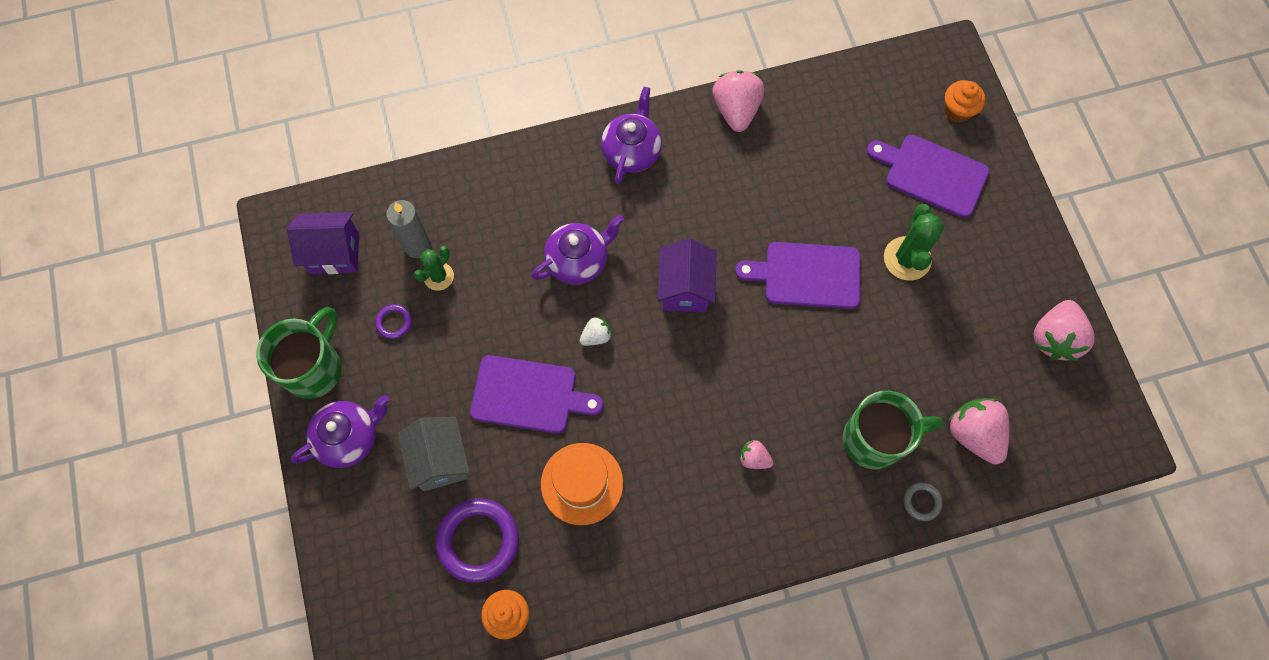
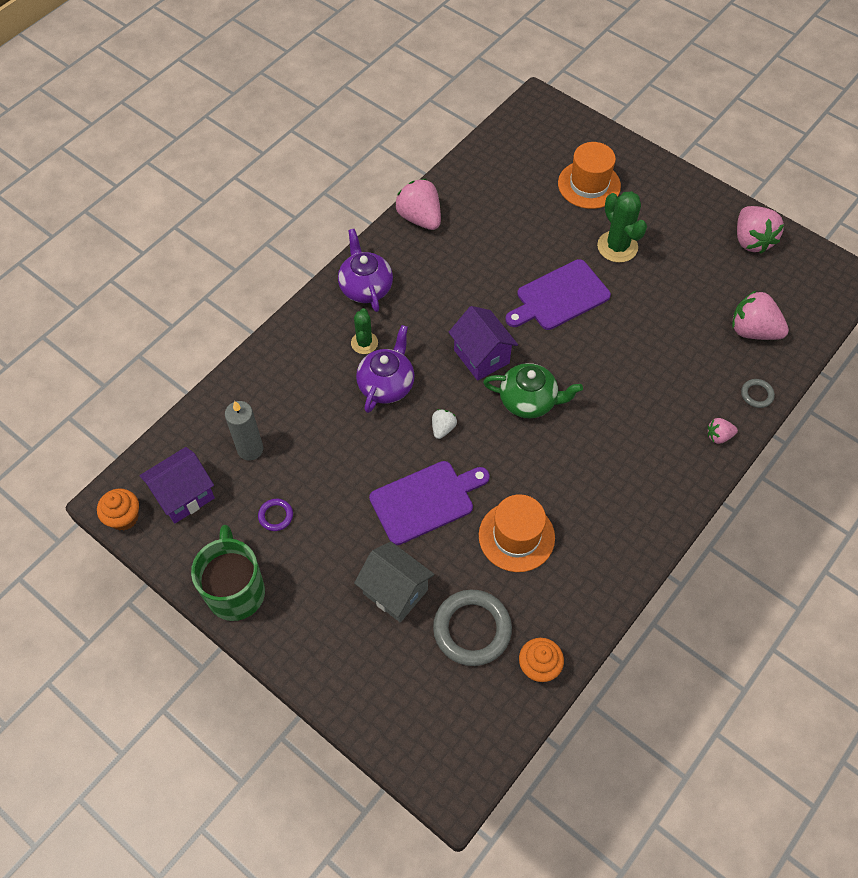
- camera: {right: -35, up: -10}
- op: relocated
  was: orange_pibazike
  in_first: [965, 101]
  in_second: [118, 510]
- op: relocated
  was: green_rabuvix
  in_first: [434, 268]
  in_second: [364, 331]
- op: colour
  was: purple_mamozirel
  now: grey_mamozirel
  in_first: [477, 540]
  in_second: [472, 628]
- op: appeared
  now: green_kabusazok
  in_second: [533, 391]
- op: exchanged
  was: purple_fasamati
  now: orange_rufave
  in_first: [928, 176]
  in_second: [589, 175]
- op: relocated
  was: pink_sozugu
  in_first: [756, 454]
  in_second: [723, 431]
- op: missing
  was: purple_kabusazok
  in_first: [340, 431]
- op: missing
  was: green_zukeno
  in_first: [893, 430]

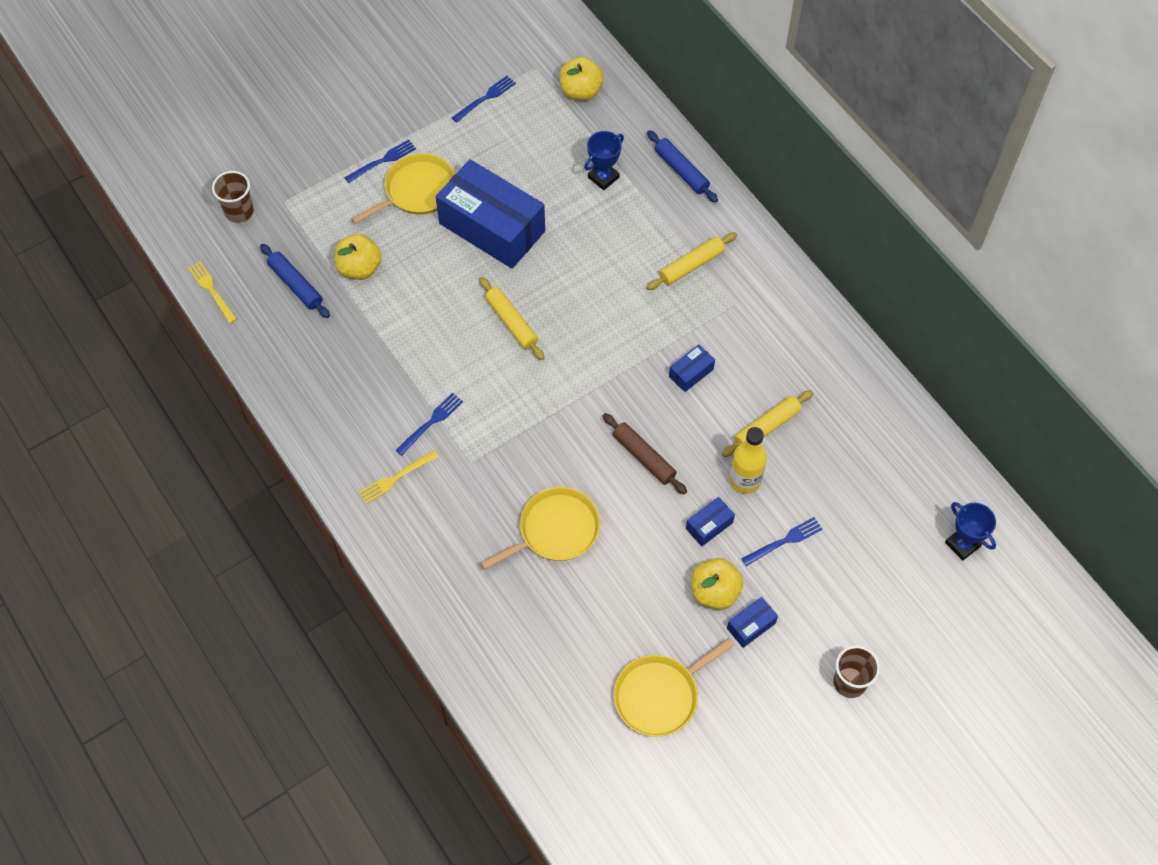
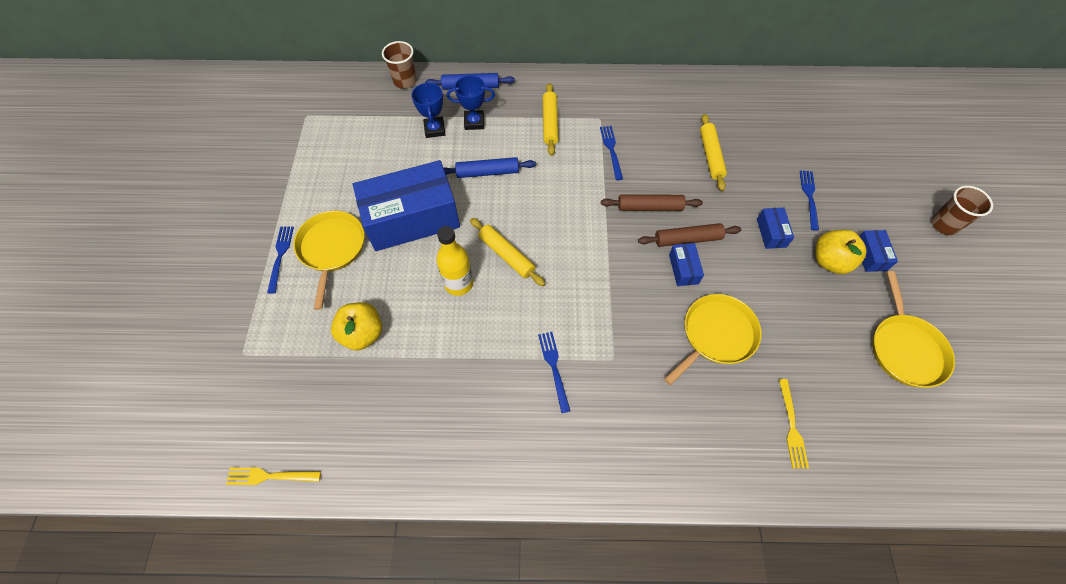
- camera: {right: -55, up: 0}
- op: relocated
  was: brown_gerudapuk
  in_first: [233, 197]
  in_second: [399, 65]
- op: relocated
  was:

_ _ _ _ _ _ _

--- What the task requires ---
Set down exactly the lines of the data above, beginning with the line that has "in_second: [472, 628]" and ending with the line that has "was: green_zukeno", and no others.

--- Result of the exercise ---
  in_second: [472, 628]
- op: appeared
  now: green_kabusazok
  in_second: [533, 391]
- op: exchanged
  was: purple_fasamati
  now: orange_rufave
  in_first: [928, 176]
  in_second: [589, 175]
- op: relocated
  was: pink_sozugu
  in_first: [756, 454]
  in_second: [723, 431]
- op: missing
  was: purple_kabusazok
  in_first: [340, 431]
- op: missing
  was: green_zukeno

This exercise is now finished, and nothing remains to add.